Required work: Print nothing but the lines below starting at the line that holds "V1: 1.8V (plus" and ending at the line that holds "R2: 10k (GND, RESET) -> none", including both, each exactly as written.

Data shown:
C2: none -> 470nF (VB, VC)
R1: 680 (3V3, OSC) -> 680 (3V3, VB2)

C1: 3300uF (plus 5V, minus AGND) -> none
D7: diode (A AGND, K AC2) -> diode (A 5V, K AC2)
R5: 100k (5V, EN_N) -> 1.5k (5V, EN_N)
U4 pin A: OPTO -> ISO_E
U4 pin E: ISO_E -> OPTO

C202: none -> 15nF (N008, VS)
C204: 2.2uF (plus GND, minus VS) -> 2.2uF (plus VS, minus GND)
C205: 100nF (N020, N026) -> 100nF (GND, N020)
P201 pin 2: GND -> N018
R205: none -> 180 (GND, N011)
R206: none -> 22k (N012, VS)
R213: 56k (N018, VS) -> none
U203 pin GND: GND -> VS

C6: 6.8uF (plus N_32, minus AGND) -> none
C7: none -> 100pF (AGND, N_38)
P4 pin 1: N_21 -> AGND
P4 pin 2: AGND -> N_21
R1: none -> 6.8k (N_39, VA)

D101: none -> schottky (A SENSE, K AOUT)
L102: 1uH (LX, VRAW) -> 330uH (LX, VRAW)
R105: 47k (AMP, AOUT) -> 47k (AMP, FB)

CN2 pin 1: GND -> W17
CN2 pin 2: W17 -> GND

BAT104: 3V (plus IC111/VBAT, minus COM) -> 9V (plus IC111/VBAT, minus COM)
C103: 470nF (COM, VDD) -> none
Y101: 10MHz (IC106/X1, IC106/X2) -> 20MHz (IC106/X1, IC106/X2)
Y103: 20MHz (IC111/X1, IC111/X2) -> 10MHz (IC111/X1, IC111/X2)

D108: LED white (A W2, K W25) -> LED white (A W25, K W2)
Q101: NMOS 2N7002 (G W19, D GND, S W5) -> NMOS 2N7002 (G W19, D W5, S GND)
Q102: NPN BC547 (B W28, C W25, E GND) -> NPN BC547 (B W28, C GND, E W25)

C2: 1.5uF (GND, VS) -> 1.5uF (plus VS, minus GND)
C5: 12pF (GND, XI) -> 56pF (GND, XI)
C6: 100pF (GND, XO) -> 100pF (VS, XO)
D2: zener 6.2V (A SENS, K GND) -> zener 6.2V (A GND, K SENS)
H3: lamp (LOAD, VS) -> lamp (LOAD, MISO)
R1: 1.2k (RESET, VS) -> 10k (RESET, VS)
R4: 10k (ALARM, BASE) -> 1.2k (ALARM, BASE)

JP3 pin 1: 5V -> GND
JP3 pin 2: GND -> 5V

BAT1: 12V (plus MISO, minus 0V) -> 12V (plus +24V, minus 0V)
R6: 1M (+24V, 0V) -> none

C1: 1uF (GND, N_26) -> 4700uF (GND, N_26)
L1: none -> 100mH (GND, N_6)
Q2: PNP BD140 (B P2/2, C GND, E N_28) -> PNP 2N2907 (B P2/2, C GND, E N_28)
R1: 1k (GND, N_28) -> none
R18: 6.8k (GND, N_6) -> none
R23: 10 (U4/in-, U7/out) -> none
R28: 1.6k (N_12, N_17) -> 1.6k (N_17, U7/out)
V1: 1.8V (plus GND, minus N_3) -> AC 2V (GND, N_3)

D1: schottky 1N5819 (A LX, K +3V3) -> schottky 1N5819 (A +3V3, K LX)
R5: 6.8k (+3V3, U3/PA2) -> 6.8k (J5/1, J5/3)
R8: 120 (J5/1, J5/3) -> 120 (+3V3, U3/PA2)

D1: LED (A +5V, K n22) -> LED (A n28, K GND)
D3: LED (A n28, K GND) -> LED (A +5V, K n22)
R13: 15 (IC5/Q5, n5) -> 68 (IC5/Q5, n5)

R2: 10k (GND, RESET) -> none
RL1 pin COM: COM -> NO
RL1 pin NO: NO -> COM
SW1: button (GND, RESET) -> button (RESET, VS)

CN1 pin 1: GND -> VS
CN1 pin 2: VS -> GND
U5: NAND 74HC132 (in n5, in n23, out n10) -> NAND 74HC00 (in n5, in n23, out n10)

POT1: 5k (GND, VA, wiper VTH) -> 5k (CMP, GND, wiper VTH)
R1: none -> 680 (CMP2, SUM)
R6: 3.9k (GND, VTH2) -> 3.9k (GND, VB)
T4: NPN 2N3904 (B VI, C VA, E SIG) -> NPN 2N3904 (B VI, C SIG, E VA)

Solution for this task:
V1: 1.8V (plus GND, minus N_3) -> AC 2V (GND, N_3)

D1: schottky 1N5819 (A LX, K +3V3) -> schottky 1N5819 (A +3V3, K LX)
R5: 6.8k (+3V3, U3/PA2) -> 6.8k (J5/1, J5/3)
R8: 120 (J5/1, J5/3) -> 120 (+3V3, U3/PA2)

D1: LED (A +5V, K n22) -> LED (A n28, K GND)
D3: LED (A n28, K GND) -> LED (A +5V, K n22)
R13: 15 (IC5/Q5, n5) -> 68 (IC5/Q5, n5)

R2: 10k (GND, RESET) -> none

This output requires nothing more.